YOUR GOAL: Set down each line of the data below exactly as it stands, dropping the pictures.

INPUT DATA:
***

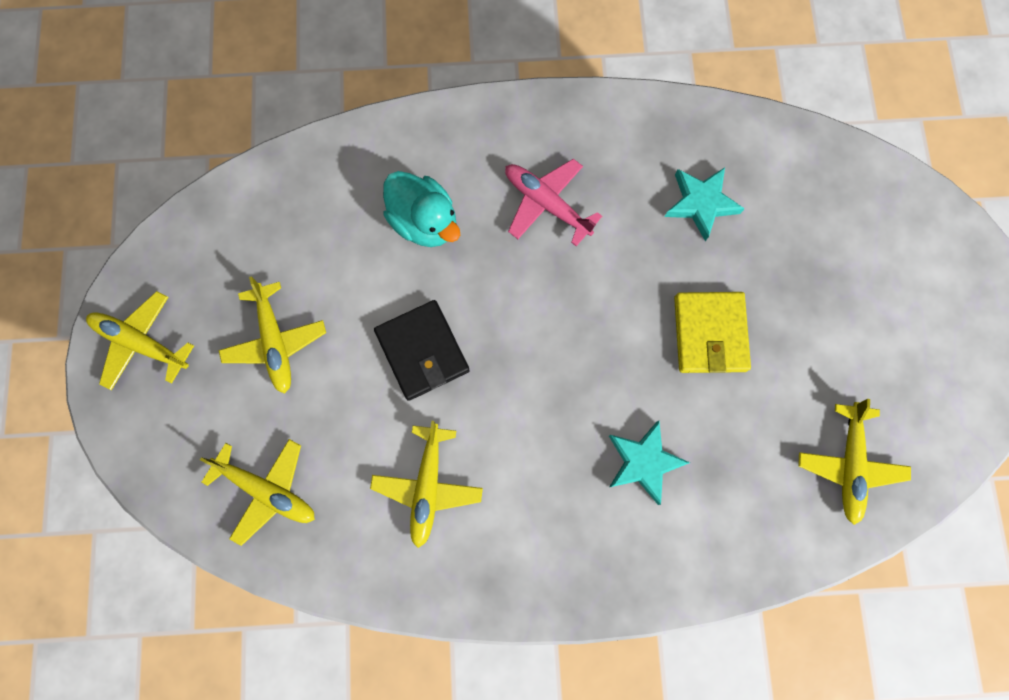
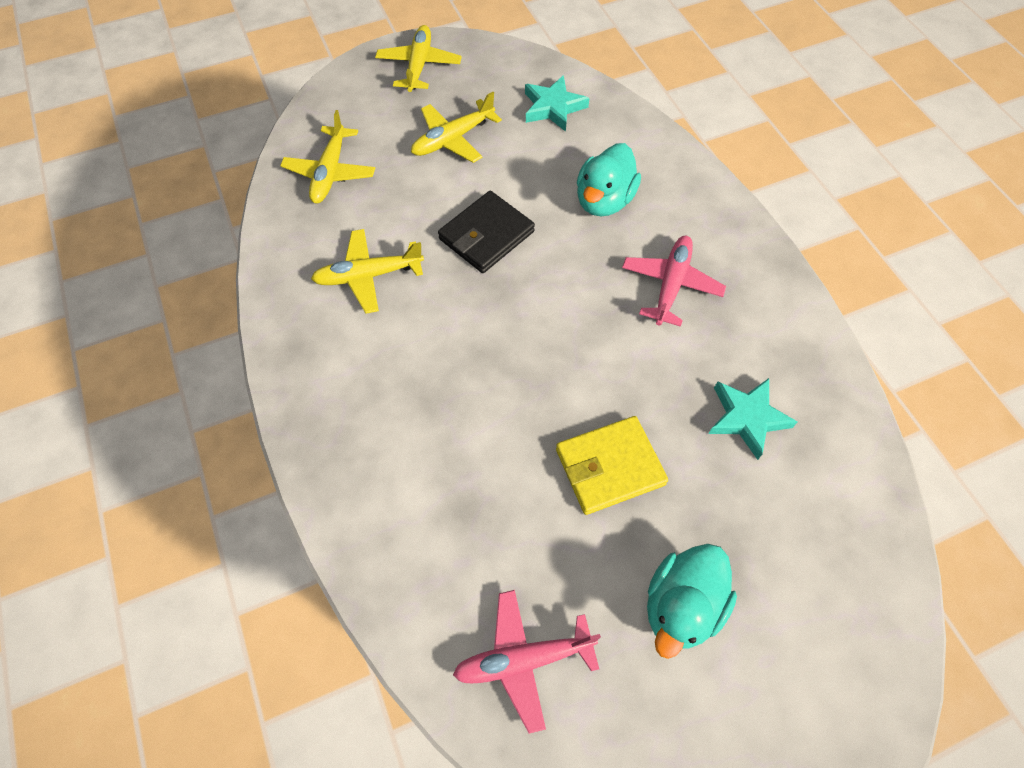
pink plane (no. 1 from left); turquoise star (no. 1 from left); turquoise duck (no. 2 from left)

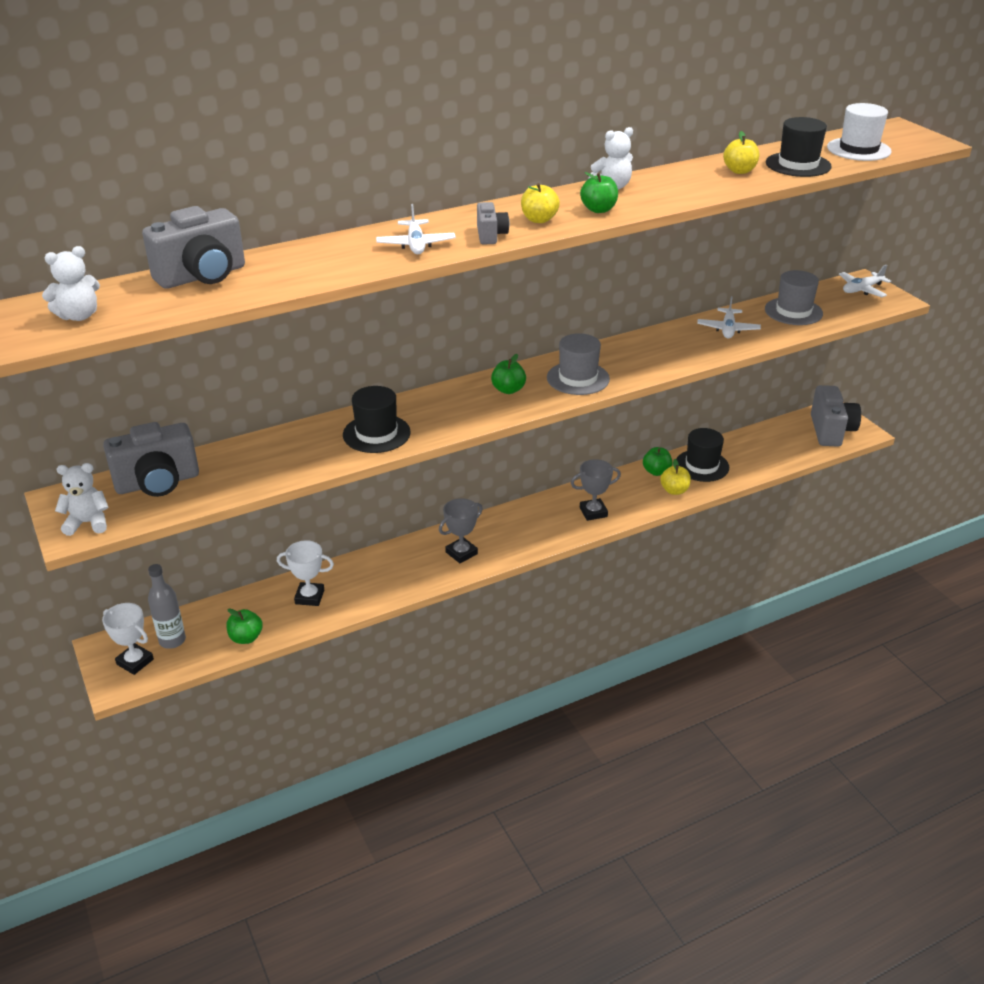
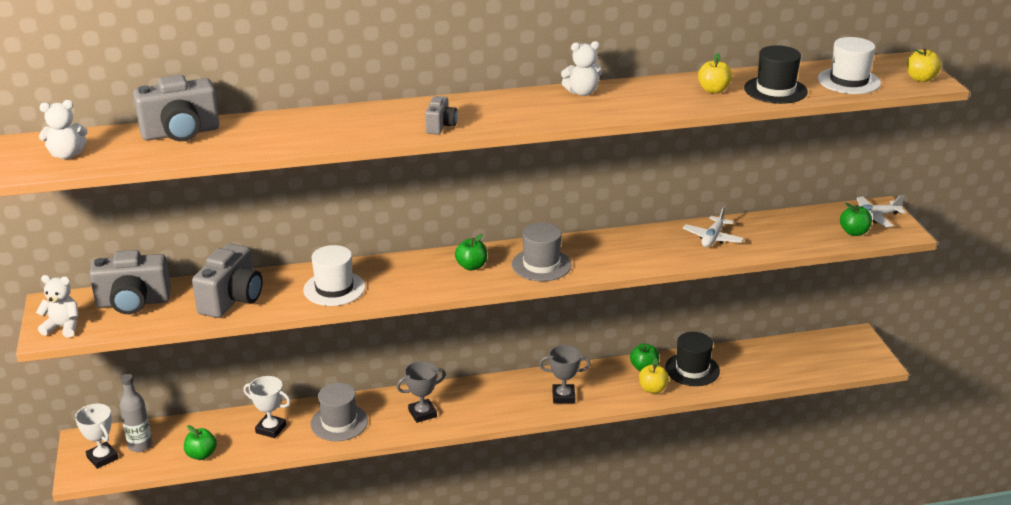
grey camera (no. 3 from left); white hat (no. 1 from left); grey hat (no. 1 from left); green apple (no. 4 from left); yellow apple (no. 3 from left); white plane (no. 1 from left in the first image)

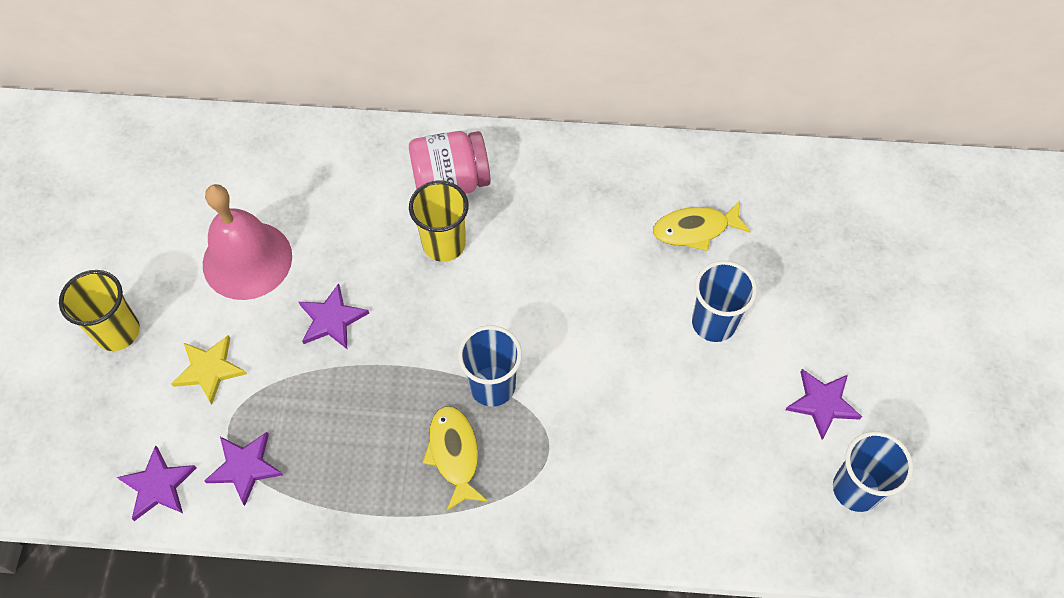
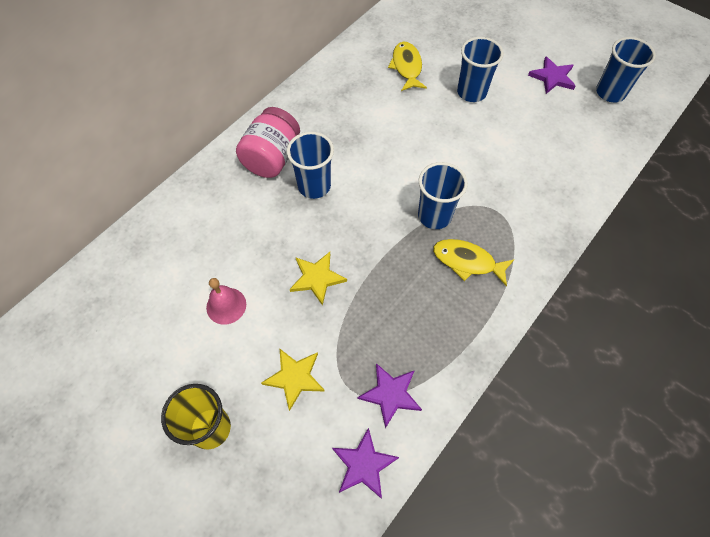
pink bell; blue cup (no. 1 from left); yellow star (no. 2 from left); yellow fish (no. 1 from left)

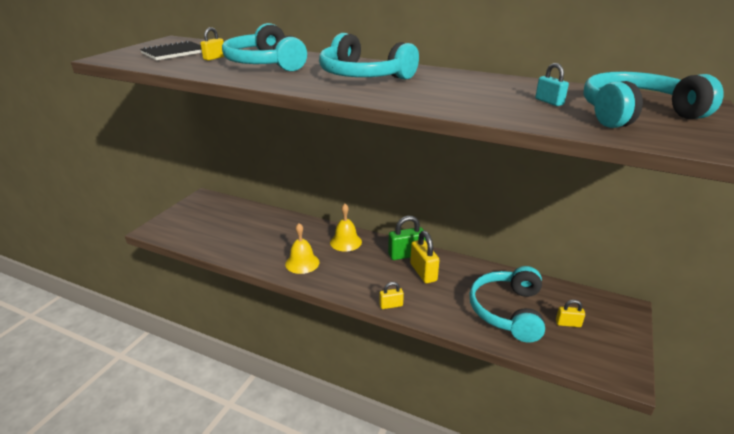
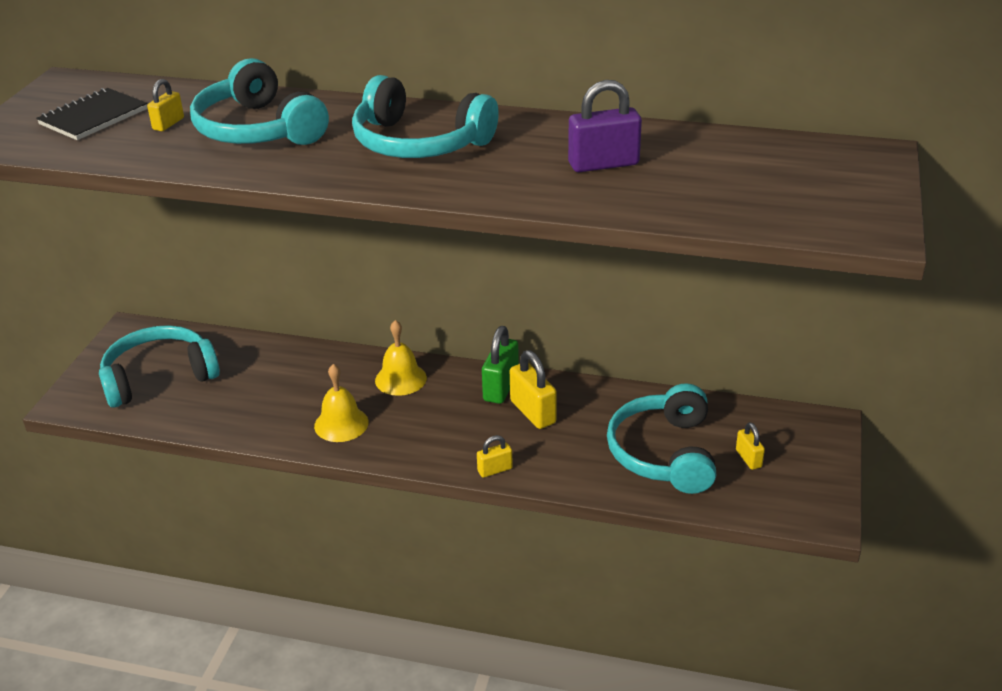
turquoise headphones (no. 1 from left); green padlock; purple padlock; yellow padlock (no. 4 from left); turquoise padlock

***

TASK ANSWER:
pink plane (no. 1 from left); turquoise star (no. 1 from left); turquoise duck (no. 2 from left)

grey camera (no. 3 from left); white hat (no. 1 from left); grey hat (no. 1 from left); green apple (no. 4 from left); yellow apple (no. 3 from left); white plane (no. 1 from left in the first image)

pink bell; blue cup (no. 1 from left); yellow star (no. 2 from left); yellow fish (no. 1 from left)

turquoise headphones (no. 1 from left); green padlock; purple padlock; yellow padlock (no. 4 from left); turquoise padlock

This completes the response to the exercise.